* [RECORD SET]:
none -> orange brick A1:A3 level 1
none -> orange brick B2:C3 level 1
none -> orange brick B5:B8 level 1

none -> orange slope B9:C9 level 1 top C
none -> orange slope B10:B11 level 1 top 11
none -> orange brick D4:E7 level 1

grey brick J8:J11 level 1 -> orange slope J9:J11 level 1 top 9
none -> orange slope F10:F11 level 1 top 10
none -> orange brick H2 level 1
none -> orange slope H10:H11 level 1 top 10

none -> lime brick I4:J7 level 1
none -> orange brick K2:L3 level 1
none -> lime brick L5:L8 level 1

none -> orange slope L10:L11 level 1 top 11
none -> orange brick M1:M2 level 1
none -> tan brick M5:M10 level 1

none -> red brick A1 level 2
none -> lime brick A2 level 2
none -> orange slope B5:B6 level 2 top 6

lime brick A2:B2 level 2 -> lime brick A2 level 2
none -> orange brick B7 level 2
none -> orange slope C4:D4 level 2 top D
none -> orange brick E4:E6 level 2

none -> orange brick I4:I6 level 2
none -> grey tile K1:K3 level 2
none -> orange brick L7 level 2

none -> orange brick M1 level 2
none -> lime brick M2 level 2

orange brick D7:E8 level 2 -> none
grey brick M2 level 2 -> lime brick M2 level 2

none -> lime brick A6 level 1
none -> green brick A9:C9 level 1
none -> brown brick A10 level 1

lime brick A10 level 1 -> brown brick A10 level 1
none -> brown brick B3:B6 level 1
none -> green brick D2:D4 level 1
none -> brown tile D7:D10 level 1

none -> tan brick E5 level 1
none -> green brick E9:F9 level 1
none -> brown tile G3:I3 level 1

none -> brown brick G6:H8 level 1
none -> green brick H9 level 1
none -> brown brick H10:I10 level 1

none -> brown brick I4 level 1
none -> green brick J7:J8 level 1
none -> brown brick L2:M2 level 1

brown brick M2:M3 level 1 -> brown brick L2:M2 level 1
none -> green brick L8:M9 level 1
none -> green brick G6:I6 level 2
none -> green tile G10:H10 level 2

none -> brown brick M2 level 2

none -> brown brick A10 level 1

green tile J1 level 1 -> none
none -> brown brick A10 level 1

* [PROBLEM STATEMENT]:
Each line in the listing either holds the word "grey" or does not. Report how many do, as a bare number.

* [ANSWER TO THIS EXERCISE]:
3